Collection entries:

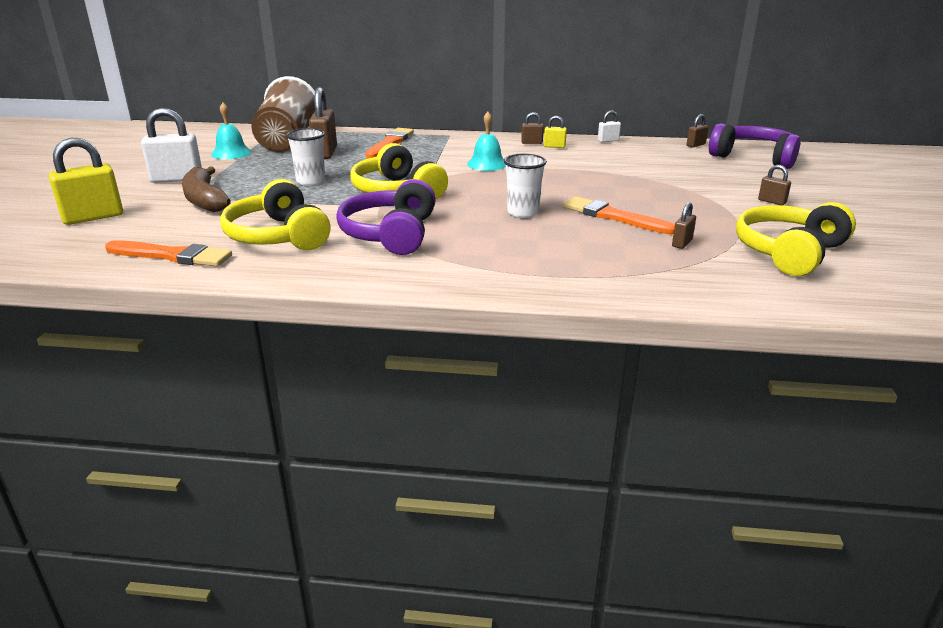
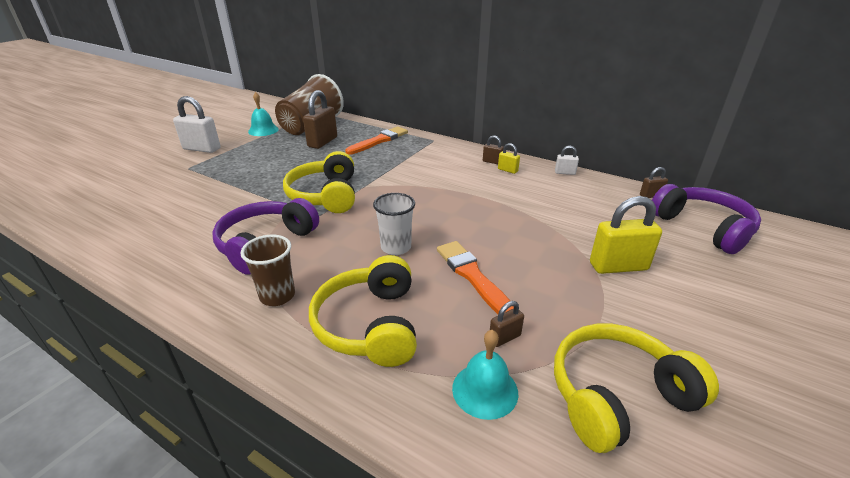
camera: 25 degrees right, 5 degrees up
(93, 217) = (113, 174): yellow padlock -> yellow padlock (618, 266)
(172, 256) = (105, 226): orange brush -> none
(205, 200) = (193, 173): brown banana -> none
(278, 236) = (190, 224): yellow headphones -> yellow headphones (370, 324)
(311, 181) = (279, 170): white cup -> none
(458, 261) = (277, 296): none -> brown cup
(487, 164) = (428, 179): turquoise bell -> turquoise bell (485, 390)
(772, 201) = (667, 301): brown padlock -> none

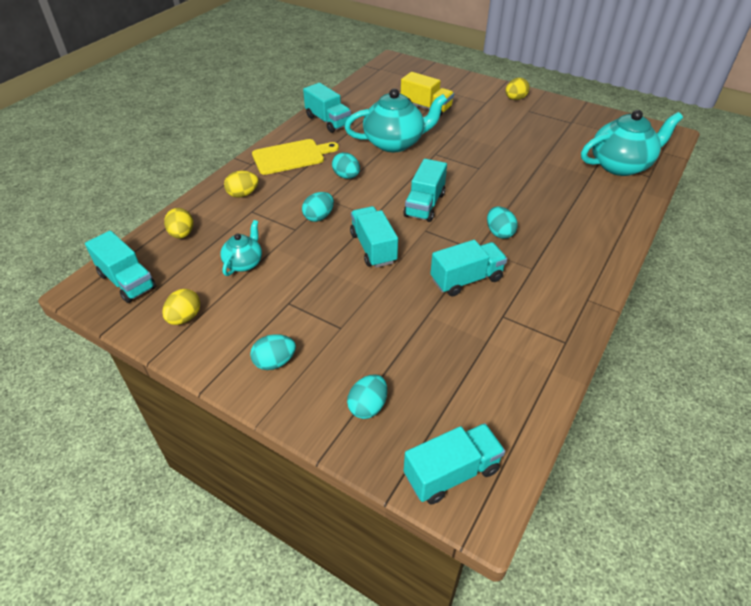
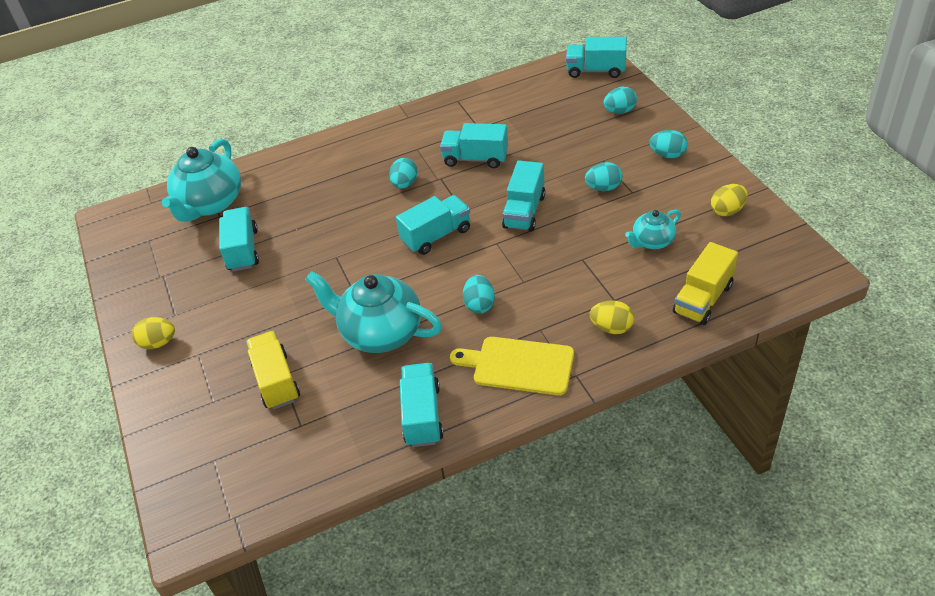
camera: 140 degrees left, 0 degrees up
(127, 281) = (774, 265): turquoise truck -> turquoise truck (243, 250)
(182, 234) = (703, 299): yellow egg -> yellow truck
(319, 217) = (549, 263): turquoise egg -> turquoise egg (603, 188)
(620, 165) = (210, 204): turquoise teapot -> turquoise teapot turned 90 degrees counterclockwise

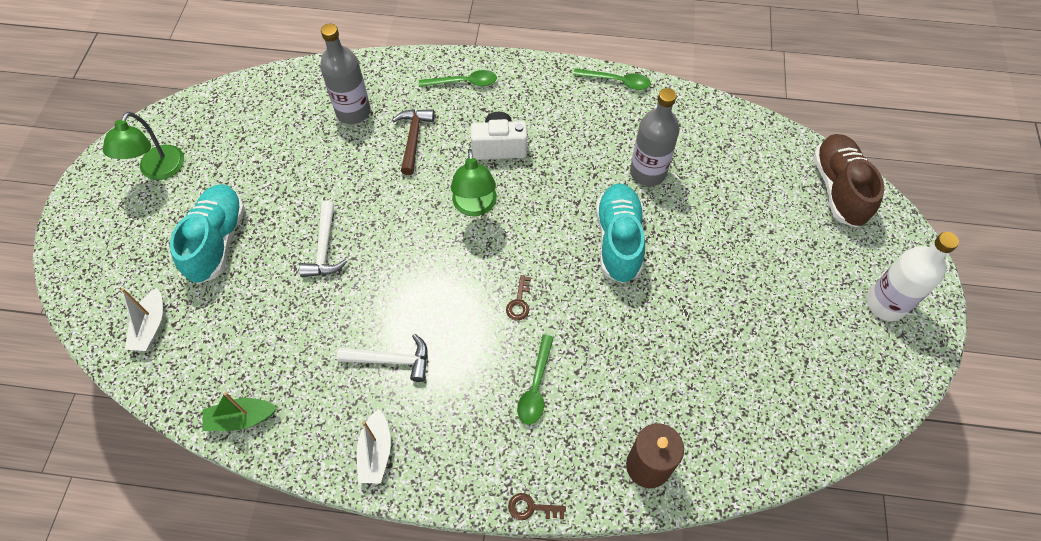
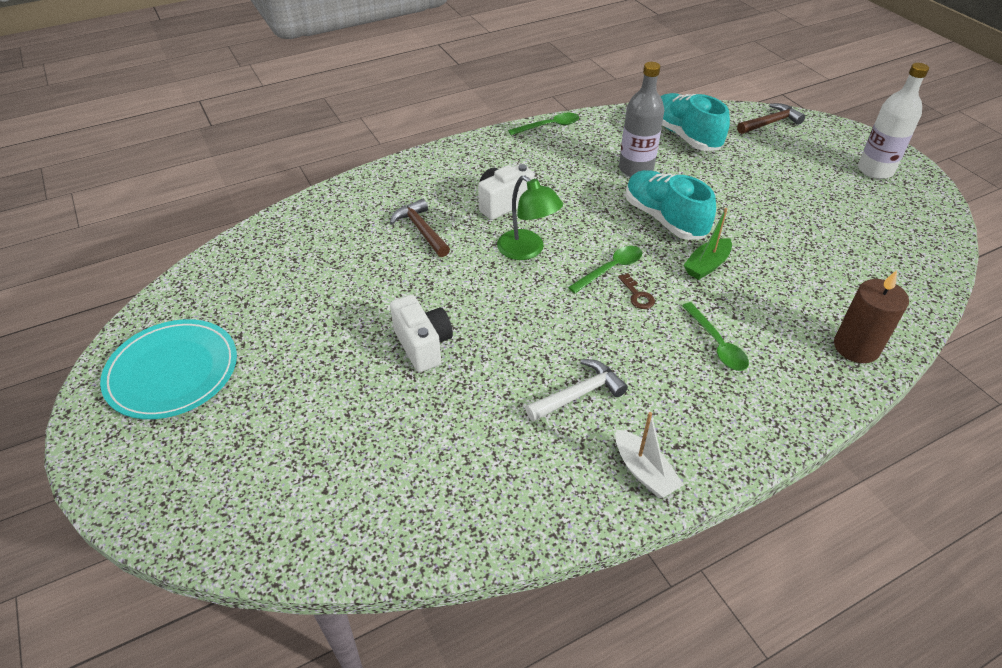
camera: 35 degrees left, 15 degrees down
(151, 326) = (300, 508): white boat -> none
(158, 170) = (172, 372): green lamp -> turquoise plate
(217, 241) = (303, 396): turquoise shoe -> turquoise shoe (685, 136)
(241, 418) = (486, 527): green boat -> green boat (706, 265)
(324, 248) = (423, 345): white hammer -> white camera
(353, 112) = (343, 236): grey bottle -> none
(464, 82) = (424, 175): green spoon -> green spoon (610, 269)
(531, 508) = (813, 429): brown key -> none
(838, 189) = (770, 123): brown shoe -> brown hammer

What you should do: Among the records above, how many lines contain the word "brown"? Answer with the number by itself.

Written solution: 5